Problem to work on — No picture belongs in the answer, which must hold exactly the lines from the one with "yellow banana: 4 -> 5" through the final line below.

Records for the task —
Content starts

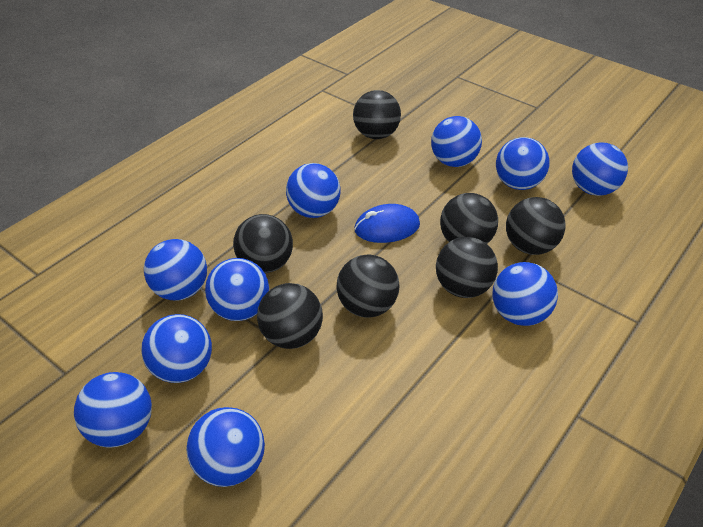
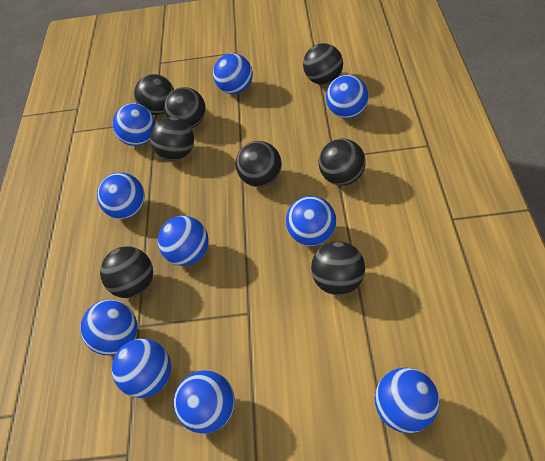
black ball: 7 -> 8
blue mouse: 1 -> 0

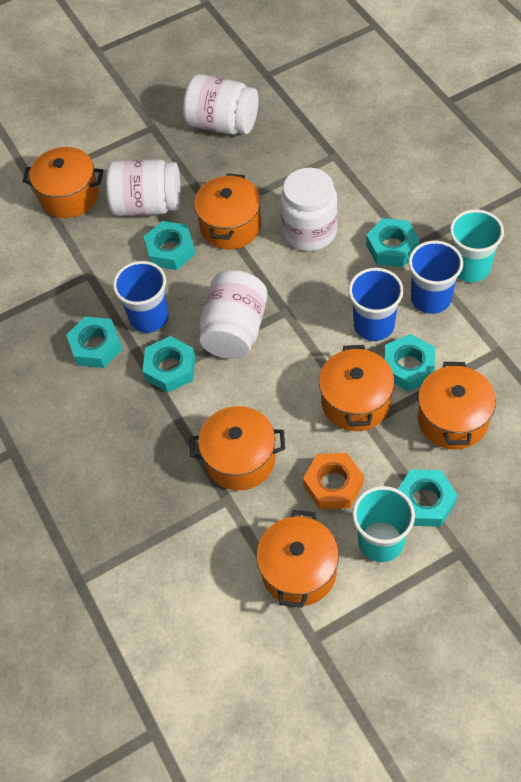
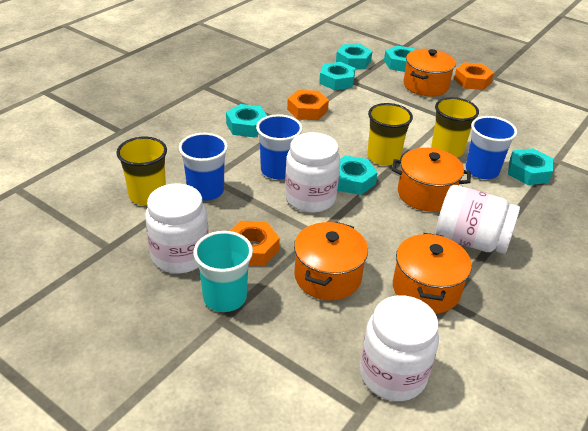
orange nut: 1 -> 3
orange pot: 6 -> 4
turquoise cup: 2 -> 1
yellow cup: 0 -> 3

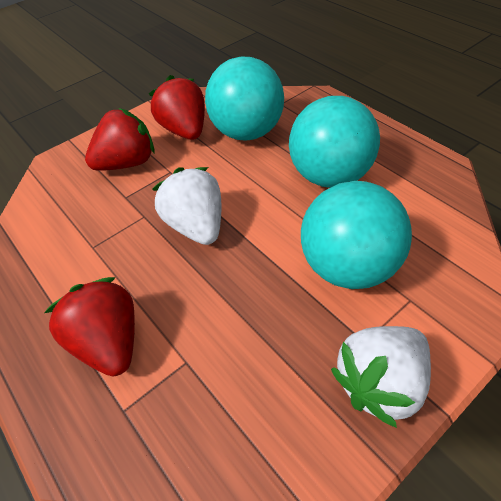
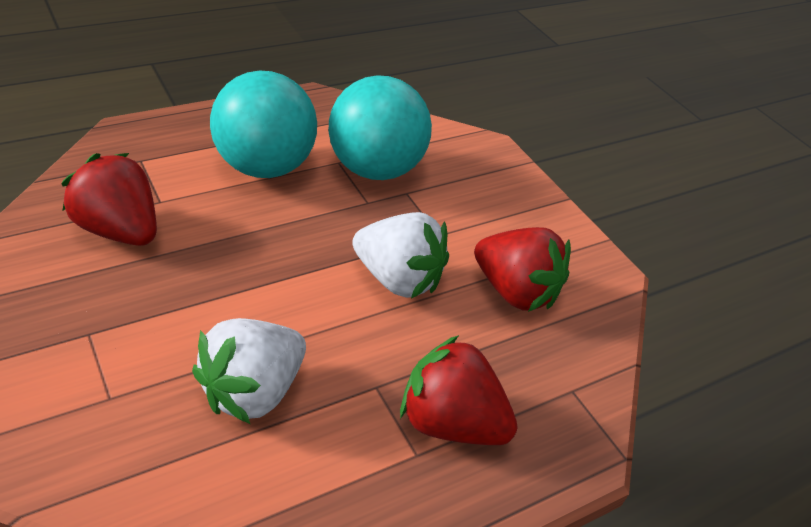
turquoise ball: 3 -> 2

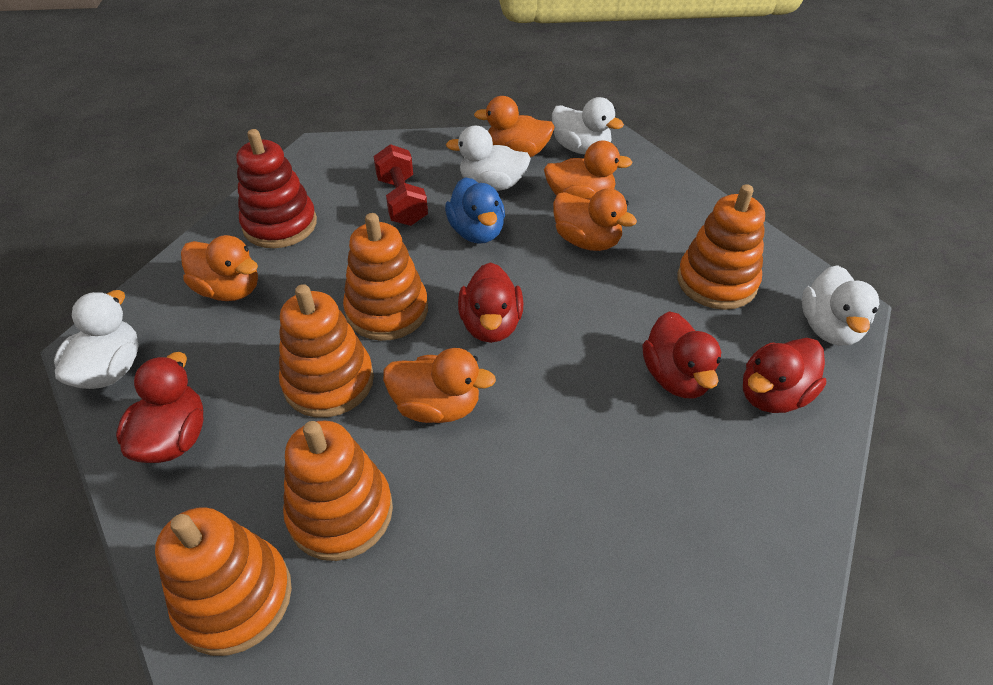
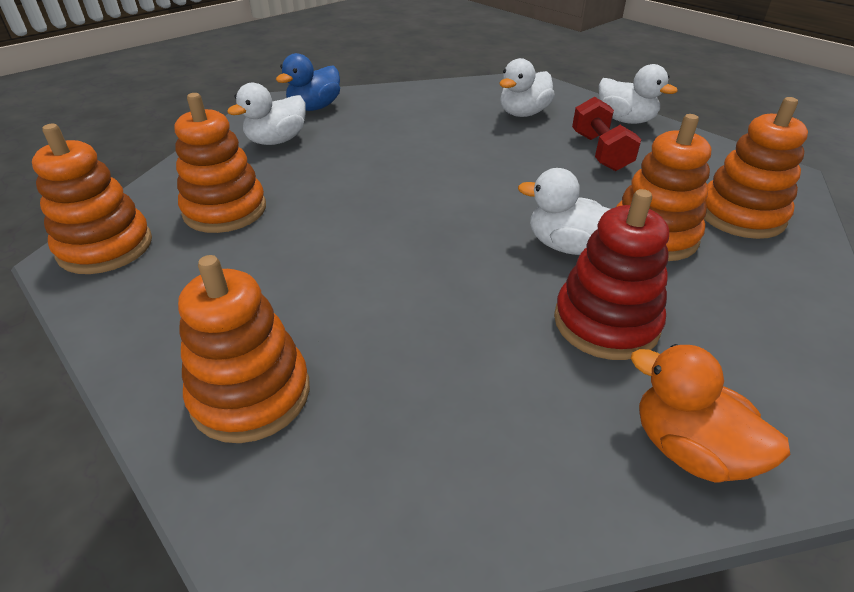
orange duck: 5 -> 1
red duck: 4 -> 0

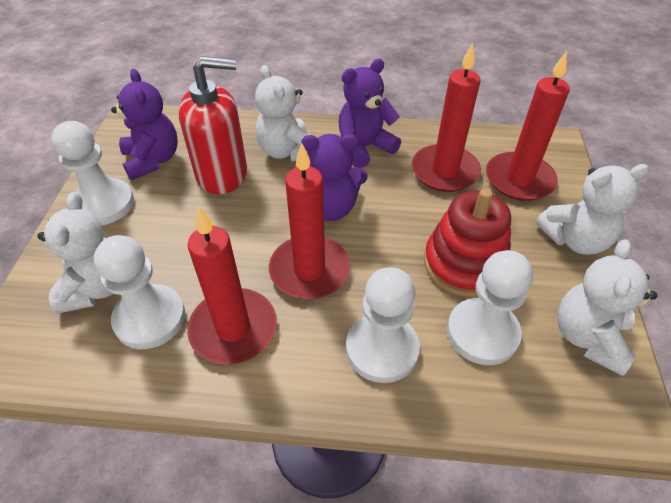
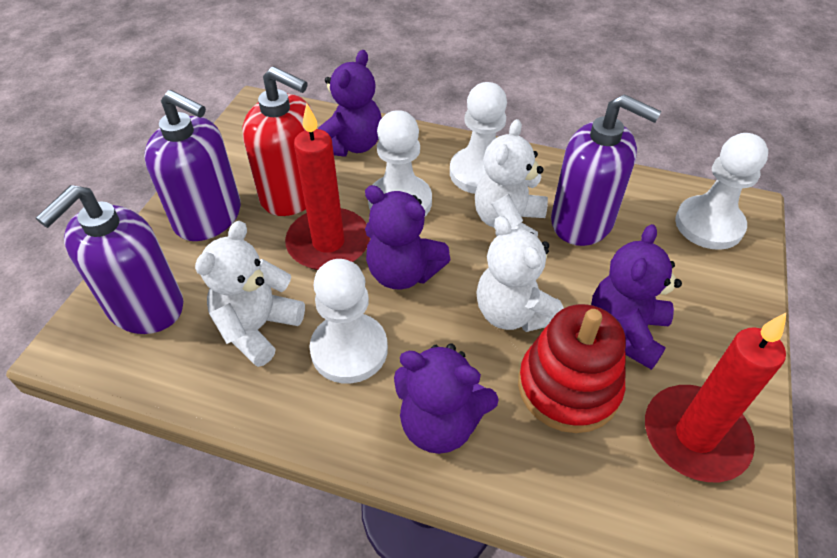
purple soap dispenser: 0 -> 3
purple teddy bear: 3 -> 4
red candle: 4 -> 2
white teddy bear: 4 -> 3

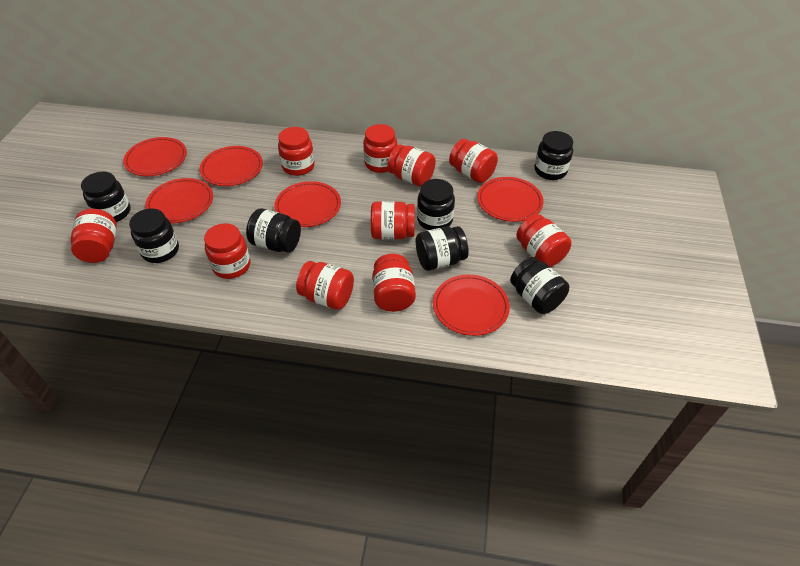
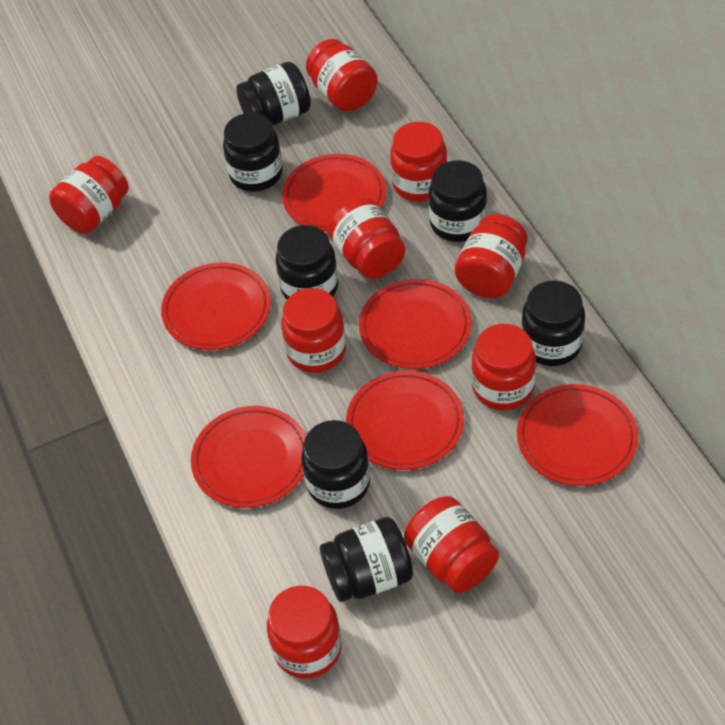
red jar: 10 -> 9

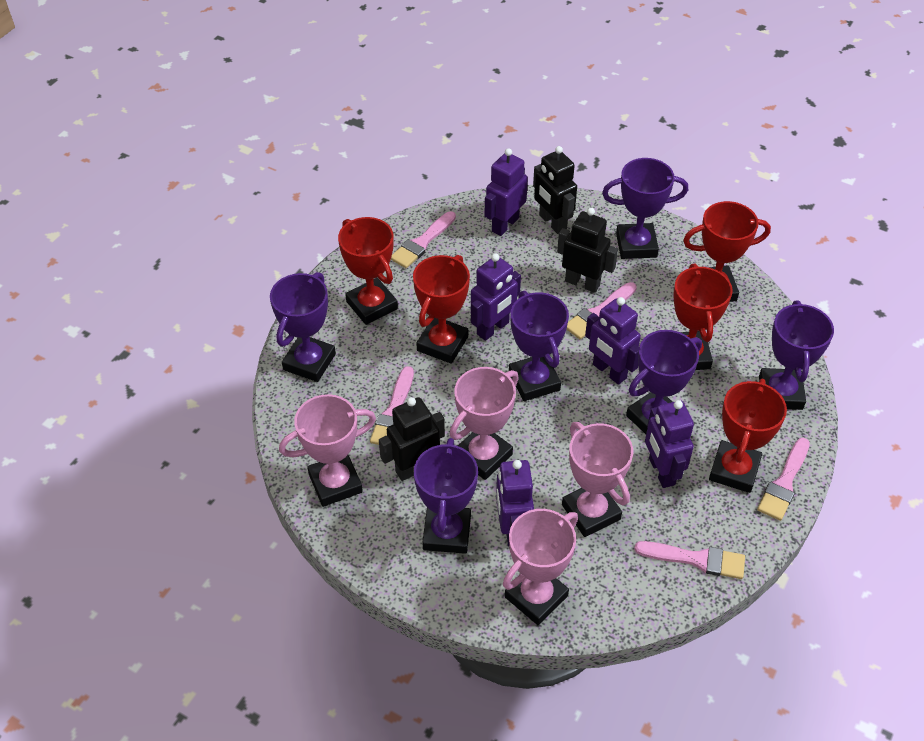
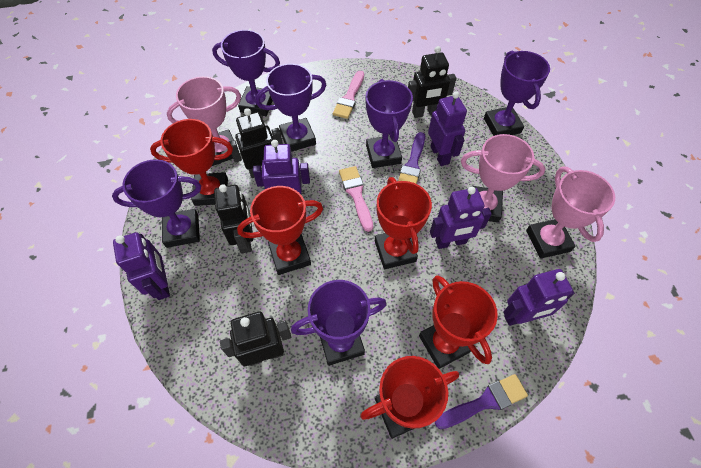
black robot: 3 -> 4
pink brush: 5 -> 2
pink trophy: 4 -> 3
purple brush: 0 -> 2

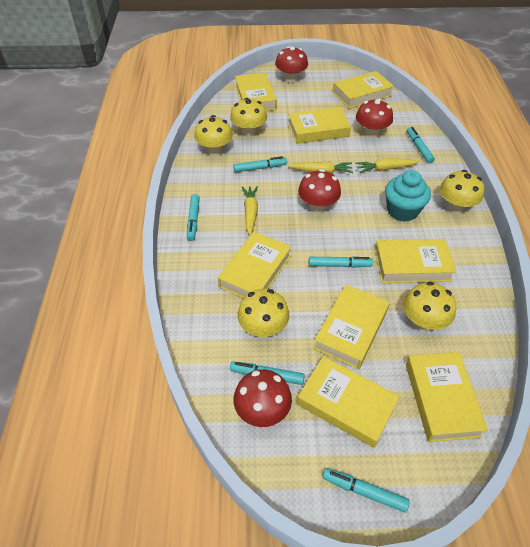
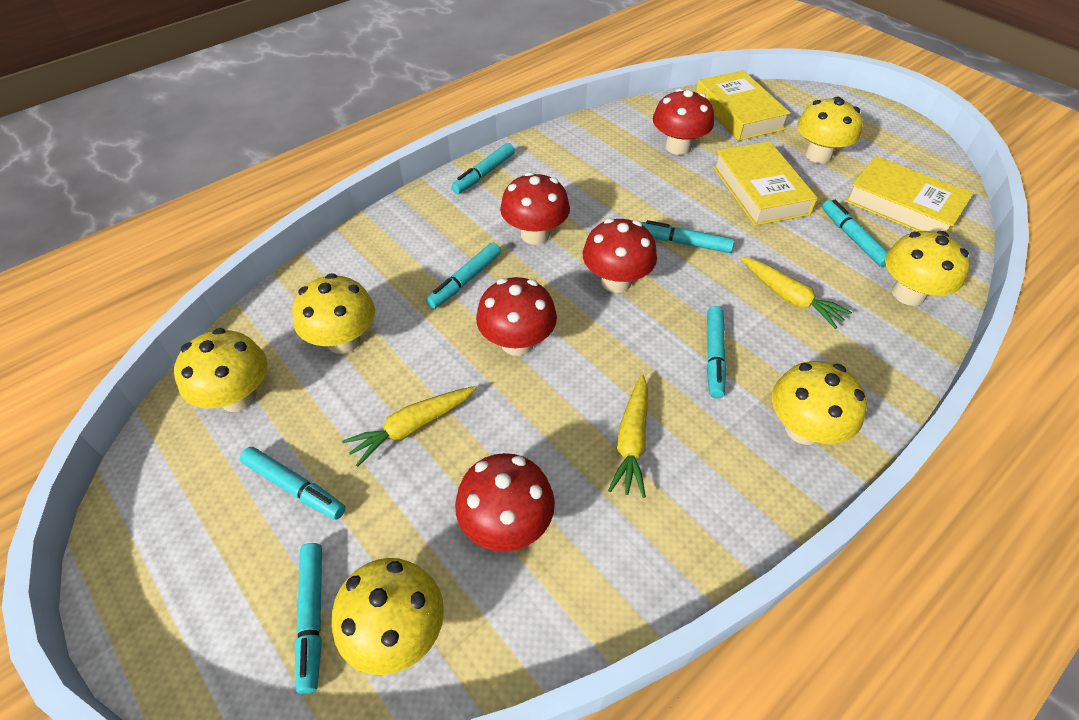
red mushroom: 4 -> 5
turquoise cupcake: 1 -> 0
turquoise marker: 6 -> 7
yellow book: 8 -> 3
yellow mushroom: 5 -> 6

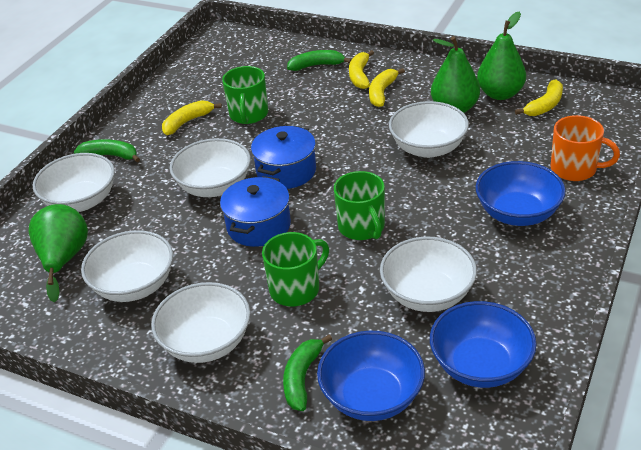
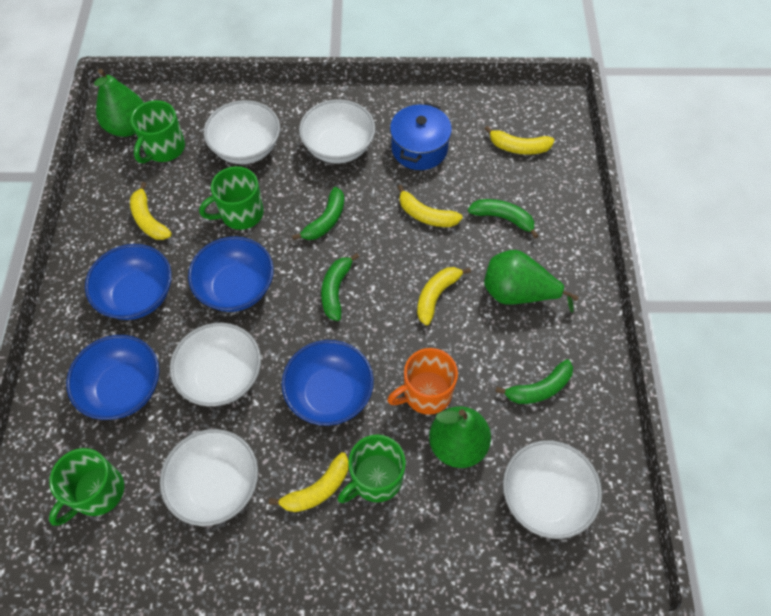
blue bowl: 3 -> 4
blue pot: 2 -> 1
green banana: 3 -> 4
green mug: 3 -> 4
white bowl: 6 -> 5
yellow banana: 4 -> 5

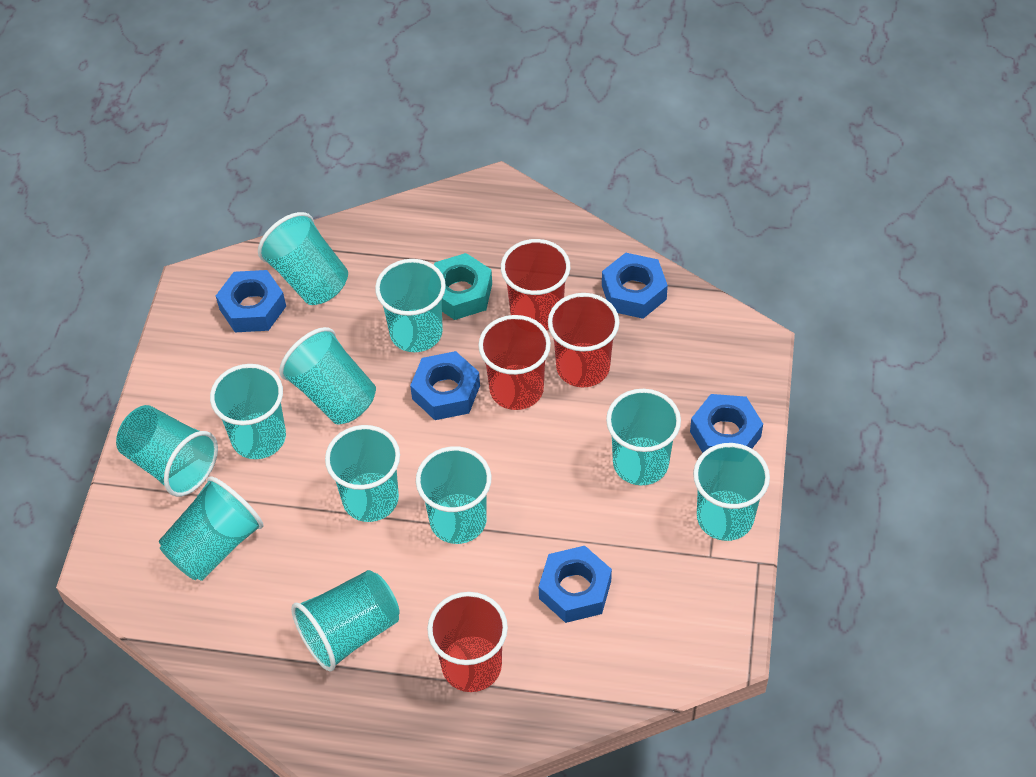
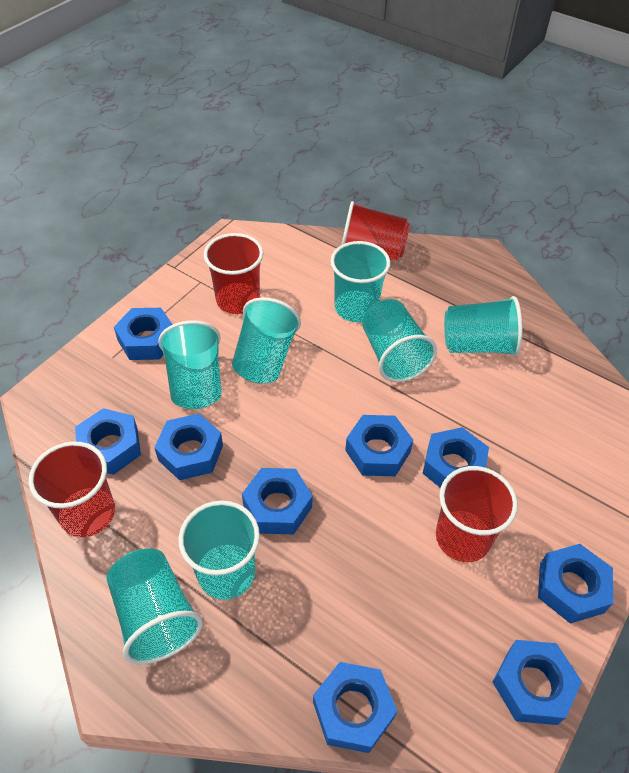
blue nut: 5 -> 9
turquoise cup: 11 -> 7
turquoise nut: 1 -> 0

Content ends

Reply —
yellow banana: 4 -> 5

blue nut: 5 -> 9
turquoise cup: 11 -> 7
turquoise nut: 1 -> 0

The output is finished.